▶ **TASK BRIEF**:
Your task is to retype, word for word, the lines from the start of the data through the line holding "What was the Radiergummi/schwarz". Do not include the pictures.

Segment Open

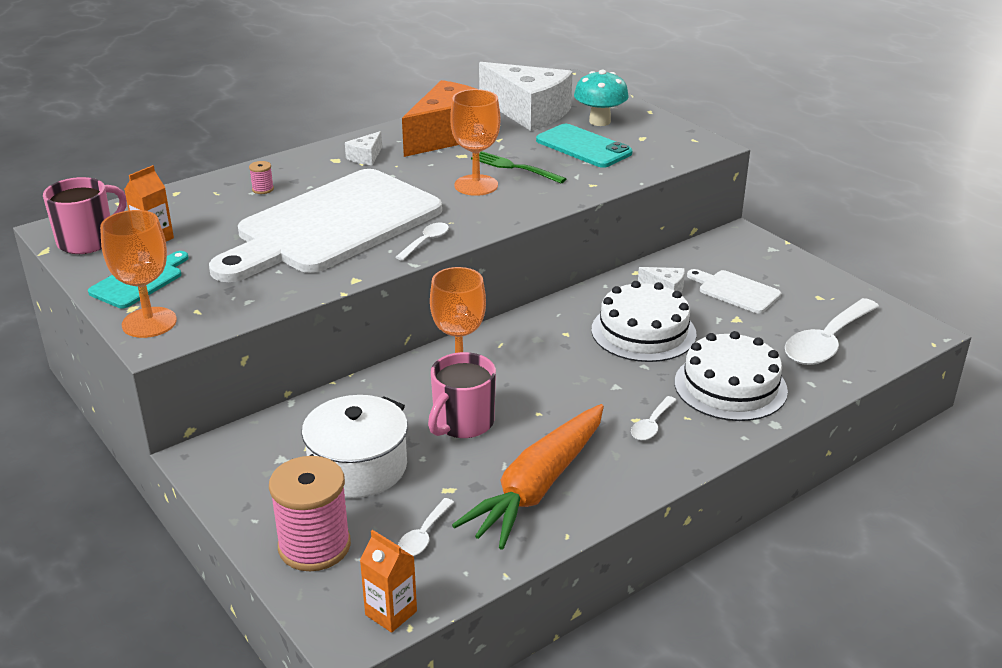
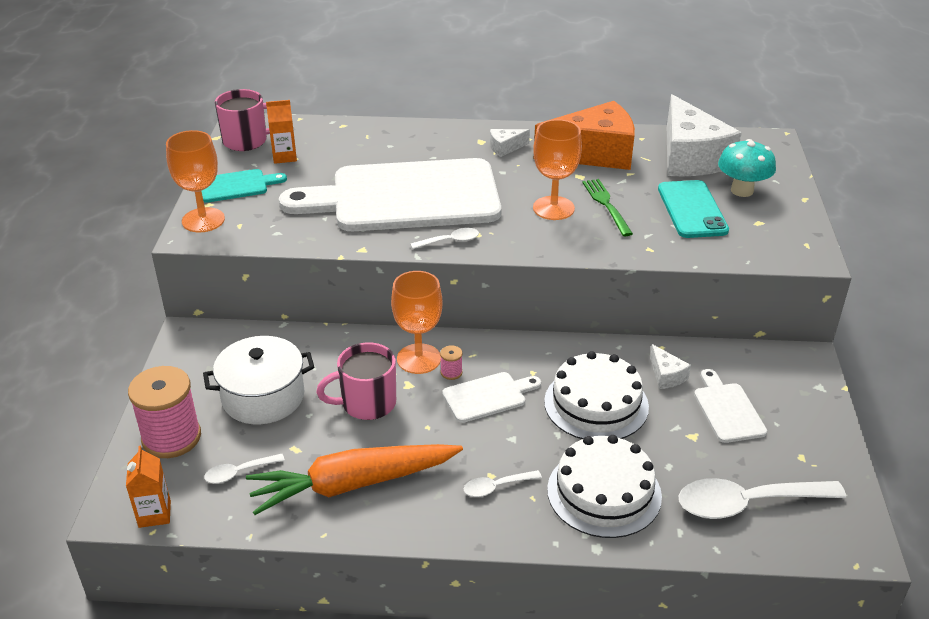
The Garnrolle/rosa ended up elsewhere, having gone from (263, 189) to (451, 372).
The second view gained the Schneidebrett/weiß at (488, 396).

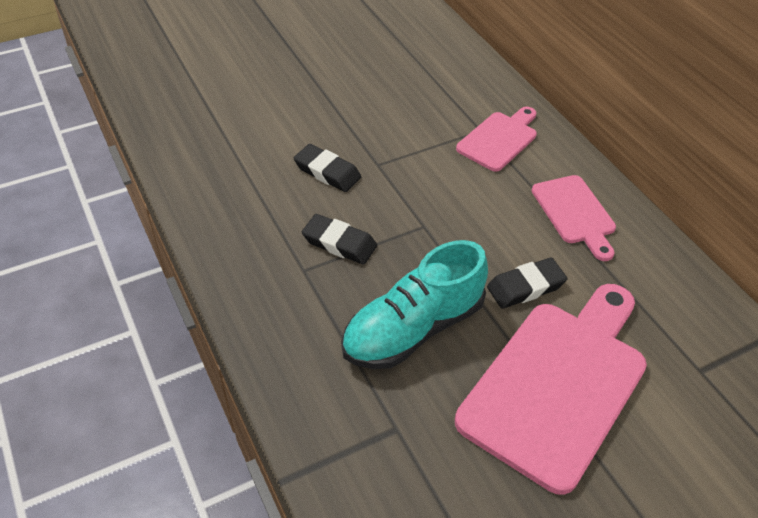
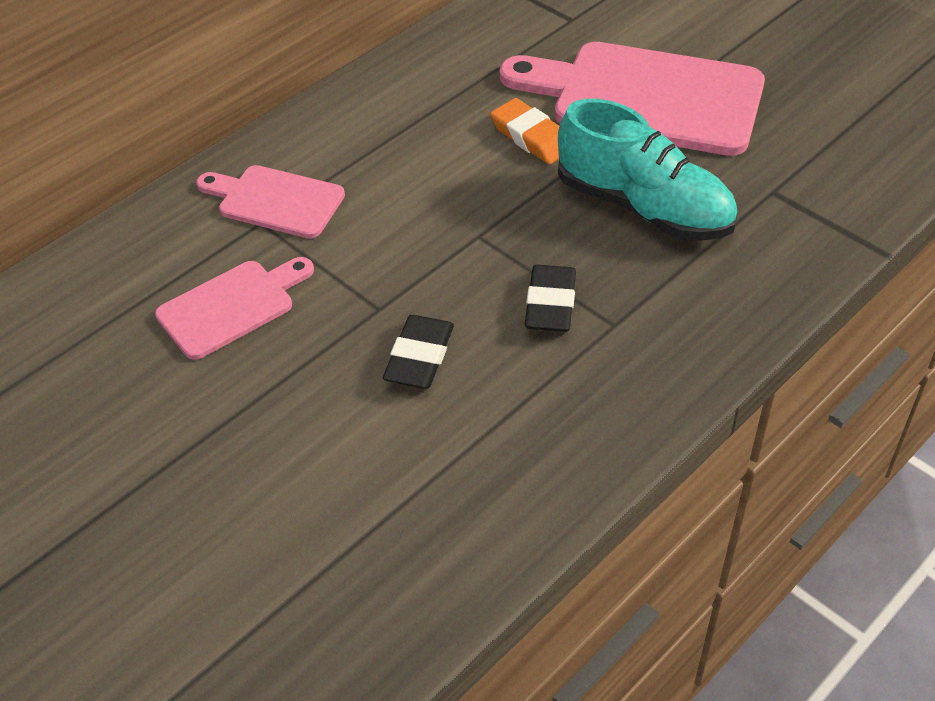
The Schneidebrett/rosa ended up elsewhere, having gone from (575, 213) to (231, 306).
What was the Radiergummi/schwarz at (525, 287) turned into the Radiergummi/orange at (532, 137).

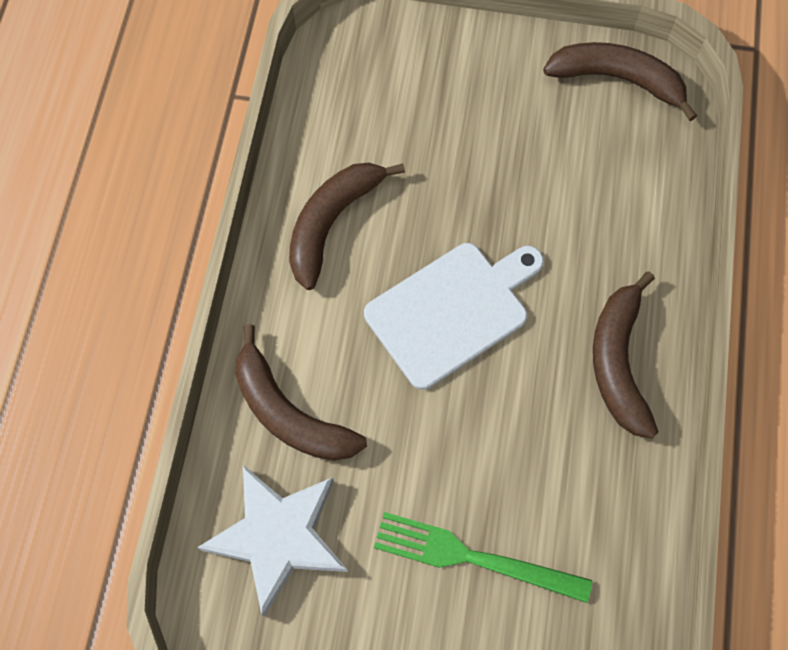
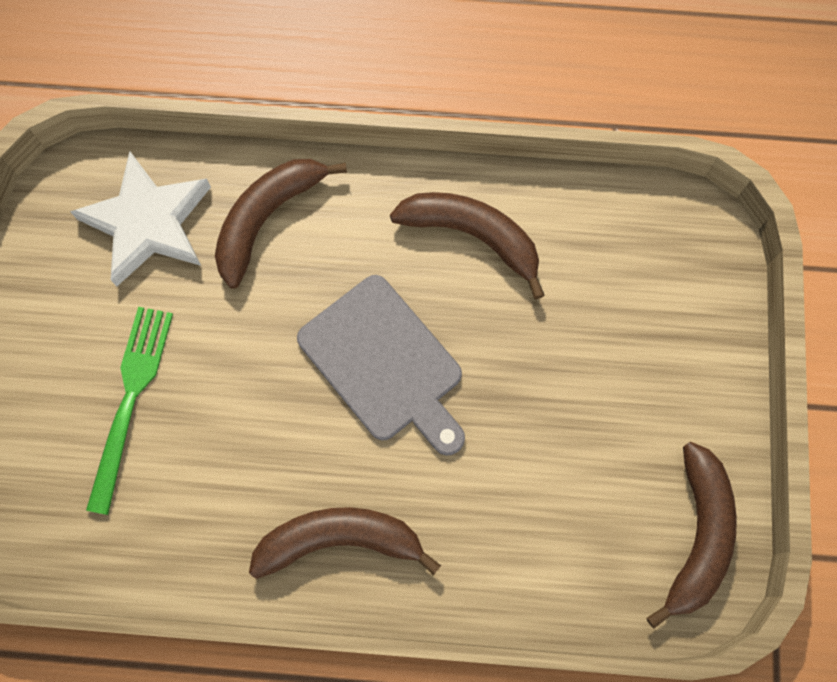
What was the Schneidebrett/weiß at (452, 310) turned into the Schneidebrett/grau at (385, 363).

Segment Closed

▶ **THE ANSWER**:
The Garnrolle/rosa ended up elsewhere, having gone from (263, 189) to (451, 372).
The second view gained the Schneidebrett/weiß at (488, 396).

The Schneidebrett/rosa ended up elsewhere, having gone from (575, 213) to (231, 306).
What was the Radiergummi/schwarz at (525, 287) turned into the Radiergummi/orange at (532, 137).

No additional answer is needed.